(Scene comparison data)

%%

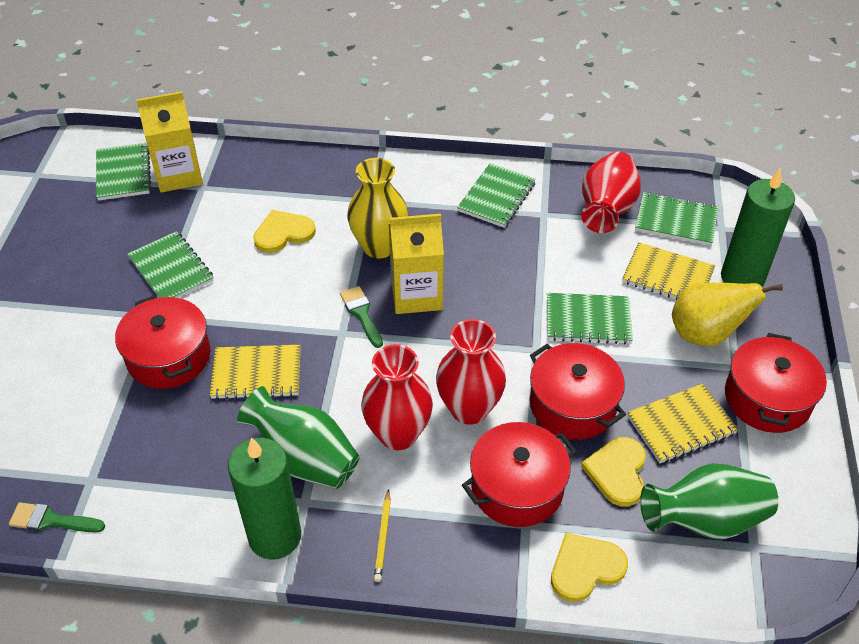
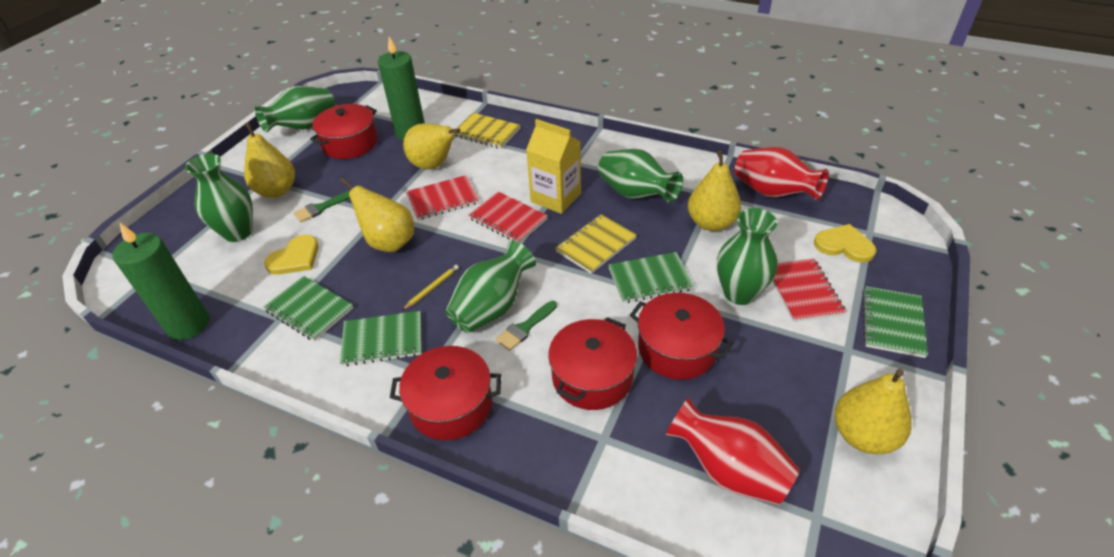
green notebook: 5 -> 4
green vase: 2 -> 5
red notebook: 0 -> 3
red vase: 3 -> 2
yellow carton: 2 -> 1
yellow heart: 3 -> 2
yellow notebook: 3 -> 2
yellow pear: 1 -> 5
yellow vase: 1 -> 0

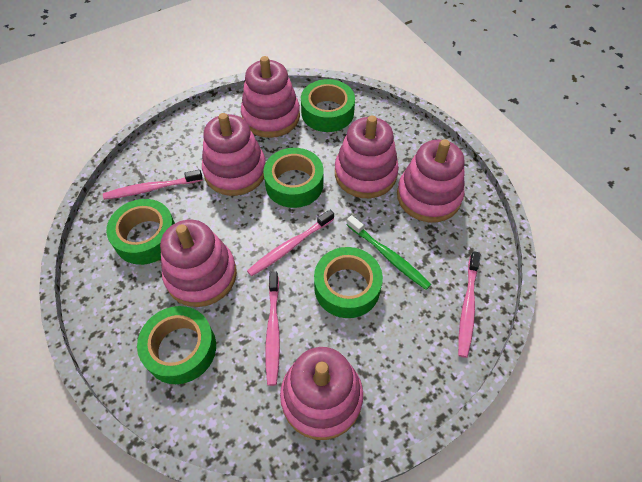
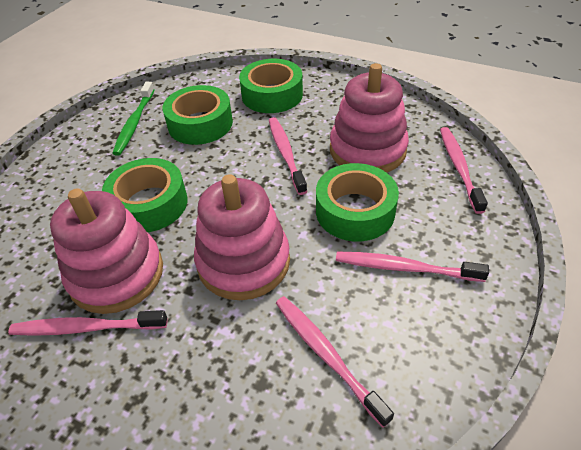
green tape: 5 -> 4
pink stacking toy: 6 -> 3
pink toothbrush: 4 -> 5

%%

What the task asks: Leave out the pictures, and write out exactly the lines from the line containing "yellow heart: 3 -> 2" through the end of the records above.

Reply to the exercise:
yellow heart: 3 -> 2
yellow notebook: 3 -> 2
yellow pear: 1 -> 5
yellow vase: 1 -> 0

green tape: 5 -> 4
pink stacking toy: 6 -> 3
pink toothbrush: 4 -> 5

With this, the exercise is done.